## WHAT YOU ARE ASKED TO DO
Swap every "center coordinate" in the data below for "midpoint coordinate" and give the lines again with nothing else altered.

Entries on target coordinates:
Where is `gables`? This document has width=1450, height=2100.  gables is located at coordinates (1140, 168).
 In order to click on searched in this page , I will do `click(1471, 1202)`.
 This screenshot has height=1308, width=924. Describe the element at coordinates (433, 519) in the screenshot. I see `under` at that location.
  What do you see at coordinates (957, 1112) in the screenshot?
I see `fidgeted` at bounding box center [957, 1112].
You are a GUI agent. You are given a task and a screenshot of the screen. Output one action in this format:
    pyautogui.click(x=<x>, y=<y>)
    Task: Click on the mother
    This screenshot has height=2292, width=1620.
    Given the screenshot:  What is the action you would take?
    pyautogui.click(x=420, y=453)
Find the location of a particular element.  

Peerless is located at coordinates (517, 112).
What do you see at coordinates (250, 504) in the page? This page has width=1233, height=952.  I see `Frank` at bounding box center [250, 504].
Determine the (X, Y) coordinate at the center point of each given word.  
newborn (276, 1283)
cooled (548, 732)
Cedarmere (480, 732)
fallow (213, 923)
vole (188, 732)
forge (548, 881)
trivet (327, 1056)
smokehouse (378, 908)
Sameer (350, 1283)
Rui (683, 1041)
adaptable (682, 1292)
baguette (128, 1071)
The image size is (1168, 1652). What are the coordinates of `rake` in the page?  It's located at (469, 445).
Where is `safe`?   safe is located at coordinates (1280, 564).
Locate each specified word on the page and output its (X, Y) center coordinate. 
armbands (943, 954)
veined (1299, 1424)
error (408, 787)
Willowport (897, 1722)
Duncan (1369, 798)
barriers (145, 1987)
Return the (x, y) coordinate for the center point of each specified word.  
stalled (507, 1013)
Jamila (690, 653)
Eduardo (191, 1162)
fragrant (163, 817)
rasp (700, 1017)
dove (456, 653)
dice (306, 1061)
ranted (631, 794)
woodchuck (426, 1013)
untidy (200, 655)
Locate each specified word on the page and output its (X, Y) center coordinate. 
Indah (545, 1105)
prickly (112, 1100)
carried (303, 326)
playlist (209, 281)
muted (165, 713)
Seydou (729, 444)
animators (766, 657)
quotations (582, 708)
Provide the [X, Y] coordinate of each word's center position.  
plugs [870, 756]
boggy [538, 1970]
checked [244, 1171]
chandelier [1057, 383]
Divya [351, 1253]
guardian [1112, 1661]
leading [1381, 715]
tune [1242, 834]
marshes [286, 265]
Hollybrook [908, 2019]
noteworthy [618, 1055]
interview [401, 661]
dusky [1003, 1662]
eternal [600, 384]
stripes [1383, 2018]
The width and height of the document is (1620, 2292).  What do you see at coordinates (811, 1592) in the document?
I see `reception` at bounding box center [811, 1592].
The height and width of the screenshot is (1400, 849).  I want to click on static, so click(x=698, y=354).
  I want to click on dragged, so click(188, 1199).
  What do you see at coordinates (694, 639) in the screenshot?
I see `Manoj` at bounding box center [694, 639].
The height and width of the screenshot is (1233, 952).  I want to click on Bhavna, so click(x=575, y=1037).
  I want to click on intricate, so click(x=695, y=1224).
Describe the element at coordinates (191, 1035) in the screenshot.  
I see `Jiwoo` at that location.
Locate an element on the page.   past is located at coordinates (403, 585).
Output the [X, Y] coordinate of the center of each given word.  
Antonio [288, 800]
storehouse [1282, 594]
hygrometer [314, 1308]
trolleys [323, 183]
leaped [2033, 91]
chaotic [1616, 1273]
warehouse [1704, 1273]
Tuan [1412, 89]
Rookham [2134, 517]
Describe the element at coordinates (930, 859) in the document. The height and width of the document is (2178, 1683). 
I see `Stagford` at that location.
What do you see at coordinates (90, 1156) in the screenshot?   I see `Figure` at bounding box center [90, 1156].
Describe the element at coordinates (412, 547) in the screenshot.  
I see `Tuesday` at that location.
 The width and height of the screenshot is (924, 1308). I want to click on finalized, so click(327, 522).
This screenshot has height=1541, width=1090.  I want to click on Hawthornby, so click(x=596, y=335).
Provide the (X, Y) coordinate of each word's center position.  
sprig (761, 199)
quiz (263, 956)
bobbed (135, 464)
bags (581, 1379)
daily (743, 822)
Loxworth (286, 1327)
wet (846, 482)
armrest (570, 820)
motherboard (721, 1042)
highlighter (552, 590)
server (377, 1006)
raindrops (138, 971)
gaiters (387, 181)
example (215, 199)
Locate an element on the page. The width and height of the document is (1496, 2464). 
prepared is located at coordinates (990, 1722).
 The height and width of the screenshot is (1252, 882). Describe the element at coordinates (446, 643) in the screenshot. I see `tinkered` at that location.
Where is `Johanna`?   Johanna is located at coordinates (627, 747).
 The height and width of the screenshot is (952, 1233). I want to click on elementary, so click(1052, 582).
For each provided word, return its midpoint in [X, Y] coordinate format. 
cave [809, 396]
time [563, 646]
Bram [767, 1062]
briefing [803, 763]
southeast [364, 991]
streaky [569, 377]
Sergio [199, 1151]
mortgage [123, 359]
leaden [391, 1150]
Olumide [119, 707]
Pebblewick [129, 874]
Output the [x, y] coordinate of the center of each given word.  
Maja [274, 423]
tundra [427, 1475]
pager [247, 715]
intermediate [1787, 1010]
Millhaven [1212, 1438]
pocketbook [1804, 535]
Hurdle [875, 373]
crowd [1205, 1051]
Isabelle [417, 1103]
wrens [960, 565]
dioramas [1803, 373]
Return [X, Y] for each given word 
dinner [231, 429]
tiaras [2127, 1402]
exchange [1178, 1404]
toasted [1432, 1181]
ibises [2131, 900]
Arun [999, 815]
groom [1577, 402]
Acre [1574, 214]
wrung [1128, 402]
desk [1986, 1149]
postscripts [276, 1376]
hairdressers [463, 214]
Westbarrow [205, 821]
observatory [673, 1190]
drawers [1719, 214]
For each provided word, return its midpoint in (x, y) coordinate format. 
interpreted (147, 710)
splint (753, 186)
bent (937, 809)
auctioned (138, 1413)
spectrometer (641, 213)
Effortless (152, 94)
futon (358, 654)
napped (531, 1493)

## OUTPUT OF THE TASK
Where is `gables`? This document has width=1450, height=2100.  gables is located at coordinates (1140, 168).
 In order to click on searched in this page , I will do `click(1471, 1202)`.
 This screenshot has height=1308, width=924. Describe the element at coordinates (433, 519) in the screenshot. I see `under` at that location.
  What do you see at coordinates (957, 1112) in the screenshot?
I see `fidgeted` at bounding box center [957, 1112].
You are a GUI agent. You are given a task and a screenshot of the screen. Output one action in this format:
    pyautogui.click(x=<x>, y=<y>)
    Task: Click on the mother
    This screenshot has height=2292, width=1620.
    Given the screenshot:  What is the action you would take?
    pyautogui.click(x=420, y=453)
Find the location of a particular element.  

Peerless is located at coordinates (517, 112).
What do you see at coordinates (250, 504) in the page? This page has width=1233, height=952.  I see `Frank` at bounding box center [250, 504].
Determine the (X, Y) coordinate at the center point of each given word.  
newborn (276, 1283)
cooled (548, 732)
Cedarmere (480, 732)
fallow (213, 923)
vole (188, 732)
forge (548, 881)
trivet (327, 1056)
smokehouse (378, 908)
Sameer (350, 1283)
Rui (683, 1041)
adaptable (682, 1292)
baguette (128, 1071)
The image size is (1168, 1652). What are the coordinates of `rake` in the page?  It's located at (469, 445).
Where is `safe`?   safe is located at coordinates (1280, 564).
Locate each specified word on the page and output its (X, Y) midpoint coordinate. 
armbands (943, 954)
veined (1299, 1424)
error (408, 787)
Willowport (897, 1722)
Duncan (1369, 798)
barriers (145, 1987)
Return the (x, y) coordinate for the center point of each specified word.  
stalled (507, 1013)
Jamila (690, 653)
Eduardo (191, 1162)
fragrant (163, 817)
rasp (700, 1017)
dove (456, 653)
dice (306, 1061)
ranted (631, 794)
woodchuck (426, 1013)
untidy (200, 655)
Locate each specified word on the page and output its (X, Y) midpoint coordinate. 
Indah (545, 1105)
prickly (112, 1100)
carried (303, 326)
playlist (209, 281)
muted (165, 713)
Seydou (729, 444)
animators (766, 657)
quotations (582, 708)
Provide the [X, Y] coordinate of each word's center position.  
plugs [870, 756]
boggy [538, 1970]
checked [244, 1171]
chandelier [1057, 383]
Divya [351, 1253]
guardian [1112, 1661]
leading [1381, 715]
tune [1242, 834]
marshes [286, 265]
Hollybrook [908, 2019]
noteworthy [618, 1055]
interview [401, 661]
dusky [1003, 1662]
eternal [600, 384]
stripes [1383, 2018]
The width and height of the document is (1620, 2292).  What do you see at coordinates (811, 1592) in the document?
I see `reception` at bounding box center [811, 1592].
The height and width of the screenshot is (1400, 849).  I want to click on static, so click(x=698, y=354).
  I want to click on dragged, so click(188, 1199).
  What do you see at coordinates (694, 639) in the screenshot?
I see `Manoj` at bounding box center [694, 639].
The height and width of the screenshot is (1233, 952).  I want to click on Bhavna, so click(x=575, y=1037).
  I want to click on intricate, so click(x=695, y=1224).
Describe the element at coordinates (191, 1035) in the screenshot.  
I see `Jiwoo` at that location.
Locate an element on the page.   past is located at coordinates (403, 585).
Output the [X, Y] coordinate of the center of each given word.  
Antonio [288, 800]
storehouse [1282, 594]
hygrometer [314, 1308]
trolleys [323, 183]
leaped [2033, 91]
chaotic [1616, 1273]
warehouse [1704, 1273]
Tuan [1412, 89]
Rookham [2134, 517]
Describe the element at coordinates (930, 859) in the document. The height and width of the document is (2178, 1683). 
I see `Stagford` at that location.
What do you see at coordinates (90, 1156) in the screenshot?   I see `Figure` at bounding box center [90, 1156].
Describe the element at coordinates (412, 547) in the screenshot.  
I see `Tuesday` at that location.
 The width and height of the screenshot is (924, 1308). I want to click on finalized, so click(327, 522).
This screenshot has height=1541, width=1090.  I want to click on Hawthornby, so click(x=596, y=335).
Provide the (X, Y) coordinate of each word's center position.  
sprig (761, 199)
quiz (263, 956)
bobbed (135, 464)
bags (581, 1379)
daily (743, 822)
Loxworth (286, 1327)
wet (846, 482)
armrest (570, 820)
motherboard (721, 1042)
highlighter (552, 590)
server (377, 1006)
raindrops (138, 971)
gaiters (387, 181)
example (215, 199)
Locate an element on the page. The width and height of the document is (1496, 2464). 
prepared is located at coordinates (990, 1722).
 The height and width of the screenshot is (1252, 882). Describe the element at coordinates (446, 643) in the screenshot. I see `tinkered` at that location.
Where is `Johanna`?   Johanna is located at coordinates (627, 747).
 The height and width of the screenshot is (952, 1233). I want to click on elementary, so click(1052, 582).
For each provided word, return its midpoint in [X, Y] coordinate format. 
cave [809, 396]
time [563, 646]
Bram [767, 1062]
briefing [803, 763]
southeast [364, 991]
streaky [569, 377]
Sergio [199, 1151]
mortgage [123, 359]
leaden [391, 1150]
Olumide [119, 707]
Pebblewick [129, 874]
Output the [x, y] coordinate of the center of each given word.  
Maja [274, 423]
tundra [427, 1475]
pager [247, 715]
intermediate [1787, 1010]
Millhaven [1212, 1438]
pocketbook [1804, 535]
Hurdle [875, 373]
crowd [1205, 1051]
Isabelle [417, 1103]
wrens [960, 565]
dioramas [1803, 373]
Return [X, Y] for each given word 
dinner [231, 429]
tiaras [2127, 1402]
exchange [1178, 1404]
toasted [1432, 1181]
ibises [2131, 900]
Arun [999, 815]
groom [1577, 402]
Acre [1574, 214]
wrung [1128, 402]
desk [1986, 1149]
postscripts [276, 1376]
hairdressers [463, 214]
Westbarrow [205, 821]
observatory [673, 1190]
drawers [1719, 214]
For each provided word, return its midpoint in (x, y) coordinate format. 
interpreted (147, 710)
splint (753, 186)
bent (937, 809)
auctioned (138, 1413)
spectrometer (641, 213)
Effortless (152, 94)
futon (358, 654)
napped (531, 1493)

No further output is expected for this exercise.